# [Goal of the exercise]
Can you reproduce, unchanged, the stretch of lines that opens with the line containing "Marlwick (1293, 317)" and closes with the line containing "Carolina [1786, 1388]", including both of those lines?
─── Records supplied ───
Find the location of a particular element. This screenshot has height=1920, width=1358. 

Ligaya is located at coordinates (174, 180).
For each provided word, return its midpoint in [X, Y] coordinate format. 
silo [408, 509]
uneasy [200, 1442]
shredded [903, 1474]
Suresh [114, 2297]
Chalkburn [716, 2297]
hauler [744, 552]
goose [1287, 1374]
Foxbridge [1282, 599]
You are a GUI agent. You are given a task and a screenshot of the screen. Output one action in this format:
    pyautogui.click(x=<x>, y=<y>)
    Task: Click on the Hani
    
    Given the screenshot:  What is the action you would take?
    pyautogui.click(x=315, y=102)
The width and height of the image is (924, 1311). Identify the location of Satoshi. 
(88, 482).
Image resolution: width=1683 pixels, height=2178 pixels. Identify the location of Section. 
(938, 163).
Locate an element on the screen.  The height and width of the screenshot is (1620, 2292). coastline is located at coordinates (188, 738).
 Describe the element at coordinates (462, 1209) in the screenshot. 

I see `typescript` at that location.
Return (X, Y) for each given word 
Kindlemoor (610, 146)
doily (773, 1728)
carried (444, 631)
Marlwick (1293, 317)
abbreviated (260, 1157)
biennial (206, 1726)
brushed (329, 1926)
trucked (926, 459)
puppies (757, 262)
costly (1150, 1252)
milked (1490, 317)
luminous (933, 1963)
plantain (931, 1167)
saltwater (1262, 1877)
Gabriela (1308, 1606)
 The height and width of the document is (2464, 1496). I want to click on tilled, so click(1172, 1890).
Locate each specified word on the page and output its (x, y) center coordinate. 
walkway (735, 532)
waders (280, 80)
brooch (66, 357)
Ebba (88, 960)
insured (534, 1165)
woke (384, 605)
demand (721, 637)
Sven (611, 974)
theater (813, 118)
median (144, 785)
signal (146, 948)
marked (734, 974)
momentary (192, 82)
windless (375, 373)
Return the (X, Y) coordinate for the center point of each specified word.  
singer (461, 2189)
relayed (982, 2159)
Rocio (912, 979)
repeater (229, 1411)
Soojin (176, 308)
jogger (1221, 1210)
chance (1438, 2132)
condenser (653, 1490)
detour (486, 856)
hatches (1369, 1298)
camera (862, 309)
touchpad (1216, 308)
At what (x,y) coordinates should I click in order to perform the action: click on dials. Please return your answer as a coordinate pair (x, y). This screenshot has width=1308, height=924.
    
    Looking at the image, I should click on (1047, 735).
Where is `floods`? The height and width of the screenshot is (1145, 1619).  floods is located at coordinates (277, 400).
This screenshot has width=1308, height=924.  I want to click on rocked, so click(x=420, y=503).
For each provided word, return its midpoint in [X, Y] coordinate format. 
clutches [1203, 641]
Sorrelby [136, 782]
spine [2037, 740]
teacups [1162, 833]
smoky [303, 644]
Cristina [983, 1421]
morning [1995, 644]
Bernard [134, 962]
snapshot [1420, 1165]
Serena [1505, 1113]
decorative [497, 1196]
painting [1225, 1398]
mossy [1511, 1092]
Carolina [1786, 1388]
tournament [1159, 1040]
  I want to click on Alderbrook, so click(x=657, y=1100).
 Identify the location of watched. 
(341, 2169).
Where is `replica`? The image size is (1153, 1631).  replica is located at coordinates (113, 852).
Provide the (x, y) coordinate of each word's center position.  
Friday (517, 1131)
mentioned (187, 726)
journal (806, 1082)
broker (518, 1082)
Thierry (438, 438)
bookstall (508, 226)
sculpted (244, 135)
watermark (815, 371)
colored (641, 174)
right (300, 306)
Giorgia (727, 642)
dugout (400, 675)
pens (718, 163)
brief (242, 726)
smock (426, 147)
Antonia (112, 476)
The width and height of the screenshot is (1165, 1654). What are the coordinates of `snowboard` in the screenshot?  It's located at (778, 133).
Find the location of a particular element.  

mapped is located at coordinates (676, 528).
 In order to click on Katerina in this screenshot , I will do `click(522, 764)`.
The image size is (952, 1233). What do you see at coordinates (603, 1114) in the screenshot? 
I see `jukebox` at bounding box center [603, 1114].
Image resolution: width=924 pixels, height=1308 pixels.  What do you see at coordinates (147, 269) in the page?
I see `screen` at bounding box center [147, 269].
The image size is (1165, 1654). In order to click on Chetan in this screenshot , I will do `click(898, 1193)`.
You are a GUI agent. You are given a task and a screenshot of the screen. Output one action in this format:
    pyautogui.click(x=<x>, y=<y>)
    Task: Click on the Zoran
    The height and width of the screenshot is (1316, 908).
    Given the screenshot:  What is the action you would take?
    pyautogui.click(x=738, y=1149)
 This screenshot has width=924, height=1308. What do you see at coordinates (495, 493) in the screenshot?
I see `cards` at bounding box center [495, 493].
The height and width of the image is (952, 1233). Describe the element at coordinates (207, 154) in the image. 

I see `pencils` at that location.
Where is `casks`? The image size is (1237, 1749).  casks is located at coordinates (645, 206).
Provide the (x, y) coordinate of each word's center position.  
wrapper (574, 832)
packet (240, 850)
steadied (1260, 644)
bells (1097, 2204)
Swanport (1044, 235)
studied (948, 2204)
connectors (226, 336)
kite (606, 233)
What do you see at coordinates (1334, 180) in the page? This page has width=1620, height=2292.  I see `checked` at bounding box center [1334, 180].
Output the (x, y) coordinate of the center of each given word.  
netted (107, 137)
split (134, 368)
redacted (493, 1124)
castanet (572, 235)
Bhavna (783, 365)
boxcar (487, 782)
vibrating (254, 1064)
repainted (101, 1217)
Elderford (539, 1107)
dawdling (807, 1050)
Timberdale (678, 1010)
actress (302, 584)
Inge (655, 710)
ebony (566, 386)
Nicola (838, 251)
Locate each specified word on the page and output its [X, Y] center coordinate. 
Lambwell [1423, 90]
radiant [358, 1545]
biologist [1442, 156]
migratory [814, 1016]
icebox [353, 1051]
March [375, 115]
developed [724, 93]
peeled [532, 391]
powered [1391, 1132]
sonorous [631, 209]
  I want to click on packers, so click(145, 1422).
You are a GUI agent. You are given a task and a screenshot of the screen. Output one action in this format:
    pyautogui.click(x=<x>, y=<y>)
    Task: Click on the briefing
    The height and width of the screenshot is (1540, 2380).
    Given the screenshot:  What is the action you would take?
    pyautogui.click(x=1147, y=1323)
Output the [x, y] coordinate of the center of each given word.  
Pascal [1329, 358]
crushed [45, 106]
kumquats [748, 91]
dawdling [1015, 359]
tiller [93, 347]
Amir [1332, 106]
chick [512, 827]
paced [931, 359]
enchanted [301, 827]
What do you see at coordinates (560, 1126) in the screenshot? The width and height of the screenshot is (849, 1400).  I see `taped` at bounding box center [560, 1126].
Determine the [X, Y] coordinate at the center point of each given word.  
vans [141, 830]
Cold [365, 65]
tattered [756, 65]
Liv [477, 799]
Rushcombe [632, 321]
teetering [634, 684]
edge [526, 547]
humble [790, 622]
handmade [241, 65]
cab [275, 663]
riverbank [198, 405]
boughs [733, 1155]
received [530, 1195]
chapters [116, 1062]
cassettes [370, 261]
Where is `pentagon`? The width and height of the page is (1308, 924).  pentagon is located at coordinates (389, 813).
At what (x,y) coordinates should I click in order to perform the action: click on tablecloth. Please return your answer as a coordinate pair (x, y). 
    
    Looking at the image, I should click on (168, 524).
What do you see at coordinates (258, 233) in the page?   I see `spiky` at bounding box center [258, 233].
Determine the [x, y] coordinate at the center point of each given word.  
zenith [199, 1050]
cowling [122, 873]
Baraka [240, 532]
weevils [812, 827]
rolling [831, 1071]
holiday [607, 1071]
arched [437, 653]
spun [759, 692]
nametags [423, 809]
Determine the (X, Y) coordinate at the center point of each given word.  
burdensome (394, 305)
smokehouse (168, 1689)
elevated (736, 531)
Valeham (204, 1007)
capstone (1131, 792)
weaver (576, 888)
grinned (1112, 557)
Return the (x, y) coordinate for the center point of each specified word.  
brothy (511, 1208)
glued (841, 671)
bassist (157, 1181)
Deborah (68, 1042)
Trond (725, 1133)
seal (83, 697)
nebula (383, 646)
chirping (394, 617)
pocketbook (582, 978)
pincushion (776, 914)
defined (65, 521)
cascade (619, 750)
───
# [Exercise result]
Marlwick (1293, 317)
abbreviated (260, 1157)
biennial (206, 1726)
brushed (329, 1926)
trucked (926, 459)
puppies (757, 262)
costly (1150, 1252)
milked (1490, 317)
luminous (933, 1963)
plantain (931, 1167)
saltwater (1262, 1877)
Gabriela (1308, 1606)
 The height and width of the document is (2464, 1496). I want to click on tilled, so click(1172, 1890).
Locate each specified word on the page and output its (x, y) center coordinate. 
walkway (735, 532)
waders (280, 80)
brooch (66, 357)
Ebba (88, 960)
insured (534, 1165)
woke (384, 605)
demand (721, 637)
Sven (611, 974)
theater (813, 118)
median (144, 785)
signal (146, 948)
marked (734, 974)
momentary (192, 82)
windless (375, 373)
Return the (X, Y) coordinate for the center point of each specified word.  
singer (461, 2189)
relayed (982, 2159)
Rocio (912, 979)
repeater (229, 1411)
Soojin (176, 308)
jogger (1221, 1210)
chance (1438, 2132)
condenser (653, 1490)
detour (486, 856)
hatches (1369, 1298)
camera (862, 309)
touchpad (1216, 308)
At what (x,y) coordinates should I click in order to perform the action: click on dials. Please return your answer as a coordinate pair (x, y). This screenshot has width=1308, height=924.
    
    Looking at the image, I should click on (1047, 735).
Where is `floods`? The height and width of the screenshot is (1145, 1619).  floods is located at coordinates (277, 400).
This screenshot has width=1308, height=924.  I want to click on rocked, so click(x=420, y=503).
For each provided word, return its midpoint in [X, Y] coordinate format. 
clutches [1203, 641]
Sorrelby [136, 782]
spine [2037, 740]
teacups [1162, 833]
smoky [303, 644]
Cristina [983, 1421]
morning [1995, 644]
Bernard [134, 962]
snapshot [1420, 1165]
Serena [1505, 1113]
decorative [497, 1196]
painting [1225, 1398]
mossy [1511, 1092]
Carolina [1786, 1388]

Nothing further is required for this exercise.